• _Exercise objective_: In the records from the start through the line containing "raffles is located at coordinates (813, 496).", inclusive, change each "screenshot" to "screen capture" and leave everything else unchanged.

(Records for locating described items)
○ ○ ○ ○

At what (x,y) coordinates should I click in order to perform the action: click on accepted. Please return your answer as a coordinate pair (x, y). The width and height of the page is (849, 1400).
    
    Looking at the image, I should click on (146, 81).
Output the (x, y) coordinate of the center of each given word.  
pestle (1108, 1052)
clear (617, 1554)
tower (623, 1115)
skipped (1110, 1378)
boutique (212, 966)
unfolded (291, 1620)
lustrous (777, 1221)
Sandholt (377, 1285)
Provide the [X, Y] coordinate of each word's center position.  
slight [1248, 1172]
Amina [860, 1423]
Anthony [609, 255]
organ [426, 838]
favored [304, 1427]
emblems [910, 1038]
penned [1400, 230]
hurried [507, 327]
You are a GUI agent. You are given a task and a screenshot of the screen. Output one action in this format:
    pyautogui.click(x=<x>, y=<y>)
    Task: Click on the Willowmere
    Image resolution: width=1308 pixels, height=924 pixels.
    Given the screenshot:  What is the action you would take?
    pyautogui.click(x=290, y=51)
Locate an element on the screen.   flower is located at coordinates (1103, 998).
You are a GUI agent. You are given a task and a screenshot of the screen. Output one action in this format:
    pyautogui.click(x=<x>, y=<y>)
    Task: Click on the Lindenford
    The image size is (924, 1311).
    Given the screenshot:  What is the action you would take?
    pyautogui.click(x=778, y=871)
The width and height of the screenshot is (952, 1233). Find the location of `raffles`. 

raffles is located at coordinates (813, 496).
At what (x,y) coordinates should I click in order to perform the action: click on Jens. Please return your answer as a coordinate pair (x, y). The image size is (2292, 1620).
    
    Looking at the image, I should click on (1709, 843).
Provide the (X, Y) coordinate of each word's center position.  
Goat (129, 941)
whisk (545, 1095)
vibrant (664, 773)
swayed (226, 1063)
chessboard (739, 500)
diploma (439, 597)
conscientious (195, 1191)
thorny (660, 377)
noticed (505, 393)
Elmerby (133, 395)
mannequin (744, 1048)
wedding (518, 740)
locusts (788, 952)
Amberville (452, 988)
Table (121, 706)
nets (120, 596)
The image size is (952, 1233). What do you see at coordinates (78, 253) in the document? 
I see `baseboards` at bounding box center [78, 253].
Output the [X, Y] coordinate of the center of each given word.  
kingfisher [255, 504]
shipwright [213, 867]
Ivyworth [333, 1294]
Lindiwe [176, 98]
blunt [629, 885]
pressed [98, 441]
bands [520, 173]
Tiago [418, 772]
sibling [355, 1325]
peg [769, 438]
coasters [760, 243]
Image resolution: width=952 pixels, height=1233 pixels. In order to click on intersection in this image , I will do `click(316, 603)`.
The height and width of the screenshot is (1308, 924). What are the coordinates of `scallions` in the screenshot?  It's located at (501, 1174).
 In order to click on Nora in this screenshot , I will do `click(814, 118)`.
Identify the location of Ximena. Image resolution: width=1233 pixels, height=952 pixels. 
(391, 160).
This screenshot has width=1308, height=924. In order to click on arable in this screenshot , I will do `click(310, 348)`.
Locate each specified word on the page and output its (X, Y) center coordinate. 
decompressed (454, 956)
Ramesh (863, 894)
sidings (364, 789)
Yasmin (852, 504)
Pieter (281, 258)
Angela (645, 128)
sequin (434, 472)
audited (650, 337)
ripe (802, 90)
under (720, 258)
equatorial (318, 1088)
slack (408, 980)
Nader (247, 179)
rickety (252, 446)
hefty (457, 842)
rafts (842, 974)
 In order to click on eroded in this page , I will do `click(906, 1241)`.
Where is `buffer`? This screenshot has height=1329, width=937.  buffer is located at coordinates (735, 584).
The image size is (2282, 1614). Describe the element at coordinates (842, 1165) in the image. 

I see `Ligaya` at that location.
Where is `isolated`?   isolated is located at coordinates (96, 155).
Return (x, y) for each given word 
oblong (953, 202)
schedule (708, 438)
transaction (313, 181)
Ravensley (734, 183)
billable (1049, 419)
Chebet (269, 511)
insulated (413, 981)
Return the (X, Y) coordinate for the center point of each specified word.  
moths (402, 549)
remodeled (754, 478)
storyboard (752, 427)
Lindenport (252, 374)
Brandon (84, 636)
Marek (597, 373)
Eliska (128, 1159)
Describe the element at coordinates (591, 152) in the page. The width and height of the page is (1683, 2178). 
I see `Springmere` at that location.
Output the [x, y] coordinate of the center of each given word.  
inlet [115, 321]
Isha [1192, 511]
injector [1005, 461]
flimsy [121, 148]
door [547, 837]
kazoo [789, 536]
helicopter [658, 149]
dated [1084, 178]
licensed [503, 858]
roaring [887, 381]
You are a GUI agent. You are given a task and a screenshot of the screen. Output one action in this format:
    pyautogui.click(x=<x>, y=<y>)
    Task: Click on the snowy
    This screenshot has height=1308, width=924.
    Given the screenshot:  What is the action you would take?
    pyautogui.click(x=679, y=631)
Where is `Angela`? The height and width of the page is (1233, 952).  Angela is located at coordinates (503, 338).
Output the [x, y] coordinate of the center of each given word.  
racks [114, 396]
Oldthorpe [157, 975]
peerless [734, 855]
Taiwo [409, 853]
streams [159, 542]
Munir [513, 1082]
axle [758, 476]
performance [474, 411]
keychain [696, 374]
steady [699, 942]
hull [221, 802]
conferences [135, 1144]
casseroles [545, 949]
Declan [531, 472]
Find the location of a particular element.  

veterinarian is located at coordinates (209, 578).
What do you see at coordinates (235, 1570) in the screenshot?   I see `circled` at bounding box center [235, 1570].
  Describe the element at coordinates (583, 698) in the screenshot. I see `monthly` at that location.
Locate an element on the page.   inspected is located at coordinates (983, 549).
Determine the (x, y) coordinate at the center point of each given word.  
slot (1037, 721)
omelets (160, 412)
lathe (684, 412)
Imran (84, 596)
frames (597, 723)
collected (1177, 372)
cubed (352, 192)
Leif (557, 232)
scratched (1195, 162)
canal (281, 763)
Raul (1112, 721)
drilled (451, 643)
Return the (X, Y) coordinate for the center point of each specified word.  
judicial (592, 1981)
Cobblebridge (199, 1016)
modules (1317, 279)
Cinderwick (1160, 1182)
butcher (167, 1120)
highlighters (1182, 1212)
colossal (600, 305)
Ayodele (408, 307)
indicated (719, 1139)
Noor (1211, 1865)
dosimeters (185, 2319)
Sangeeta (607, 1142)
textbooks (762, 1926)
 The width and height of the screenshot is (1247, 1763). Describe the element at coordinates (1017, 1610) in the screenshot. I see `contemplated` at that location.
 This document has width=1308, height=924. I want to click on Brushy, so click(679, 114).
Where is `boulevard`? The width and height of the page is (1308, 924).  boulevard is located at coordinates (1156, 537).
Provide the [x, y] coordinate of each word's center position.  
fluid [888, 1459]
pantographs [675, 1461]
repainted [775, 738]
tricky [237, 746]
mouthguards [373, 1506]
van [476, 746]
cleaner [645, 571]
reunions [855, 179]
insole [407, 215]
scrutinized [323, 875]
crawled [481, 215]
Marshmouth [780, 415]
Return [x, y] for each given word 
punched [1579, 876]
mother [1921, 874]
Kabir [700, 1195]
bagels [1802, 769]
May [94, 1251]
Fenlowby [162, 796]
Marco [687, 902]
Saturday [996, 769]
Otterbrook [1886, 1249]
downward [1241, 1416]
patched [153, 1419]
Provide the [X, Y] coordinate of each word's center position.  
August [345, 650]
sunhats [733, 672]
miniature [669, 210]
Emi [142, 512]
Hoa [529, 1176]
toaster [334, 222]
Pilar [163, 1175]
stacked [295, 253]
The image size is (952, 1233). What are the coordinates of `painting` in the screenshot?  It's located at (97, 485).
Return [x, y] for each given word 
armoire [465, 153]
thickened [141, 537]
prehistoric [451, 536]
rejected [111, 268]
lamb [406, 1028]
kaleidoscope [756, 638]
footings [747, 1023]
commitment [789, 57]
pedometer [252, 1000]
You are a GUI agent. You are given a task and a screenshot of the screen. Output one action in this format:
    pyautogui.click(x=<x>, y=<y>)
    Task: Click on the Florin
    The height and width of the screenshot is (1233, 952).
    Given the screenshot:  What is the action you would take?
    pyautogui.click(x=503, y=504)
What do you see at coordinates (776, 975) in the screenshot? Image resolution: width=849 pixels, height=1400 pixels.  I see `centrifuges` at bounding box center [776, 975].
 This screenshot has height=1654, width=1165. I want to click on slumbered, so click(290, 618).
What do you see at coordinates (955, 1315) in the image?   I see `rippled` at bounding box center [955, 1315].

○ ○ ○ ○

• _Full response_:
At what (x,y) coordinates should I click in order to perform the action: click on accepted. Please return your answer as a coordinate pair (x, y). The width and height of the page is (849, 1400).
    
    Looking at the image, I should click on (146, 81).
Output the (x, y) coordinate of the center of each given word.  
pestle (1108, 1052)
clear (617, 1554)
tower (623, 1115)
skipped (1110, 1378)
boutique (212, 966)
unfolded (291, 1620)
lustrous (777, 1221)
Sandholt (377, 1285)
Provide the [X, Y] coordinate of each word's center position.  
slight [1248, 1172]
Amina [860, 1423]
Anthony [609, 255]
organ [426, 838]
favored [304, 1427]
emblems [910, 1038]
penned [1400, 230]
hurried [507, 327]
You are a GUI agent. You are given a task and a screen capture of the screen. Output one action in this format:
    pyautogui.click(x=<x>, y=<y>)
    Task: Click on the Willowmere
    Image resolution: width=1308 pixels, height=924 pixels.
    Given the screen capture:  What is the action you would take?
    pyautogui.click(x=290, y=51)
Locate an element on the screen.   flower is located at coordinates (1103, 998).
You are a GUI agent. You are given a task and a screen capture of the screen. Output one action in this format:
    pyautogui.click(x=<x>, y=<y>)
    Task: Click on the Lindenford
    The image size is (924, 1311).
    Given the screen capture:  What is the action you would take?
    pyautogui.click(x=778, y=871)
The width and height of the screen capture is (952, 1233). Find the location of `raffles`. 

raffles is located at coordinates (813, 496).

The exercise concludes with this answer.